▶ [Job item]: Reproduce every record below exactly as written, leaving out any pictures.

▶ [Supplied material]:
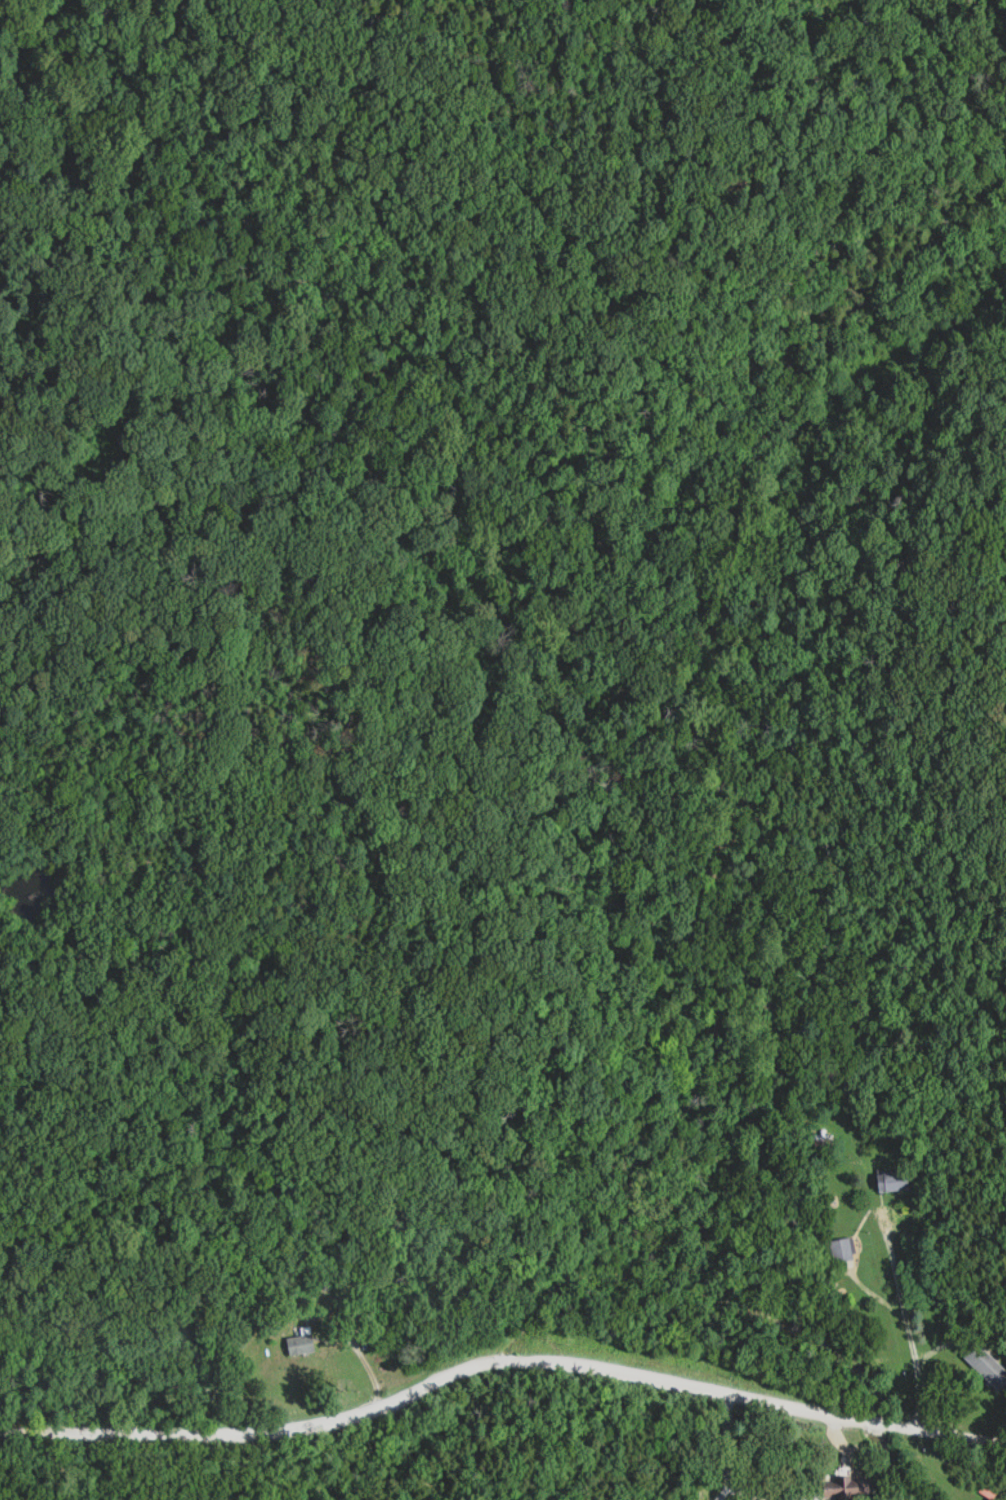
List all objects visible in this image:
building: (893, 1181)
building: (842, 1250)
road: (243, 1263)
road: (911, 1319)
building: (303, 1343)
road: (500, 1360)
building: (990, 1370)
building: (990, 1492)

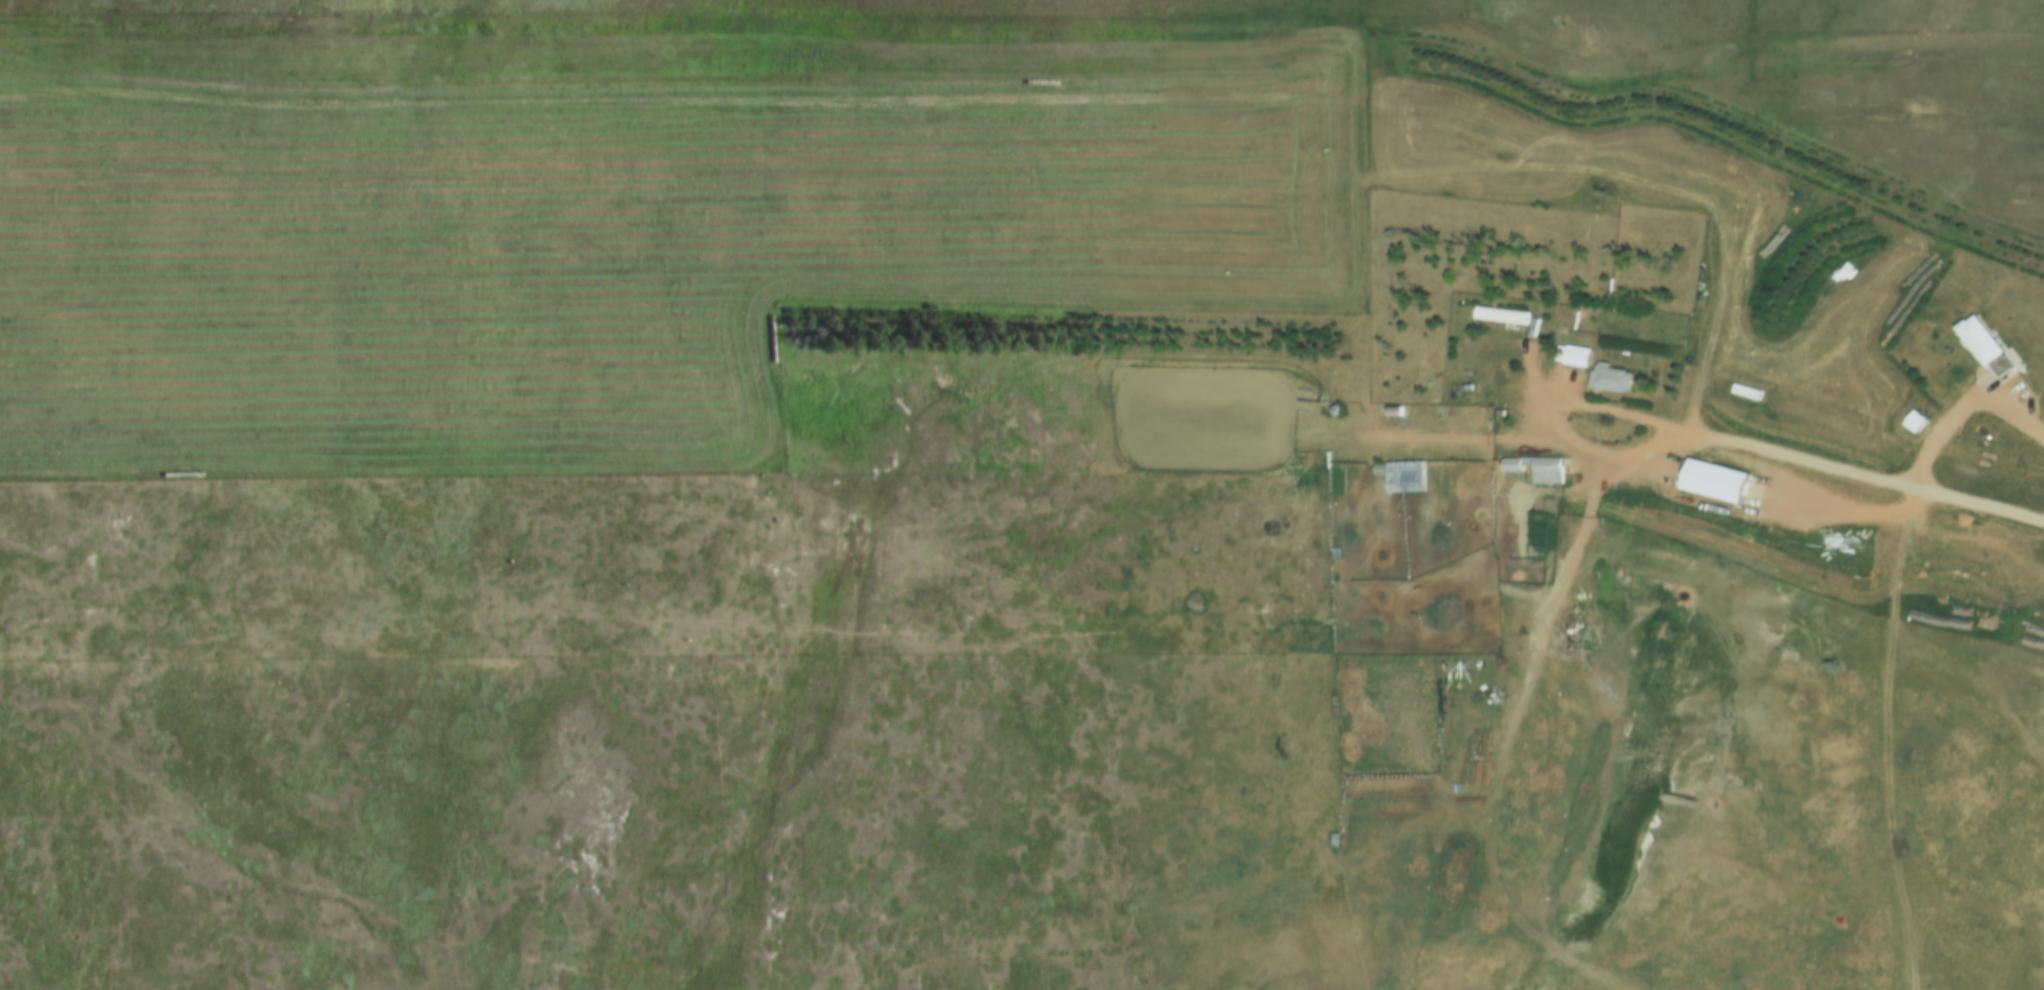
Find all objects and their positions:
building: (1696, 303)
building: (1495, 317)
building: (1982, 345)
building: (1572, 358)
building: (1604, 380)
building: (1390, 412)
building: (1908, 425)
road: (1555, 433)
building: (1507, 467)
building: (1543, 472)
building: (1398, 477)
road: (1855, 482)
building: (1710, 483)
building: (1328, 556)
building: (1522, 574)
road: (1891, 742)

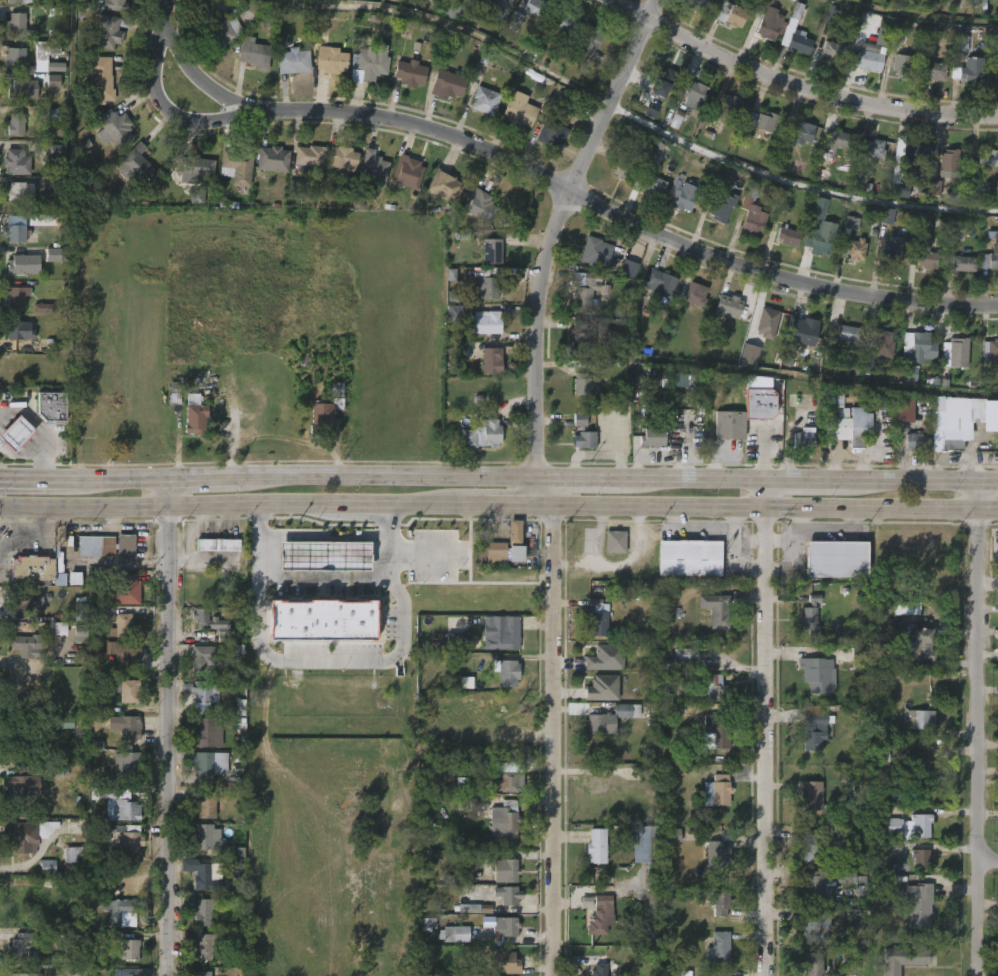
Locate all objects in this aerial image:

▶ [Exercise answer]:
List all objects visible in this image:
building: (893, 1181)
building: (842, 1250)
road: (243, 1263)
road: (911, 1319)
building: (303, 1343)
road: (500, 1360)
building: (990, 1370)
building: (990, 1492)

Find all objects and their positions:
building: (1696, 303)
building: (1495, 317)
building: (1982, 345)
building: (1572, 358)
building: (1604, 380)
building: (1390, 412)
building: (1908, 425)
road: (1555, 433)
building: (1507, 467)
building: (1543, 472)
building: (1398, 477)
road: (1855, 482)
building: (1710, 483)
building: (1328, 556)
building: (1522, 574)
road: (1891, 742)

Locate all objects in this aerial image:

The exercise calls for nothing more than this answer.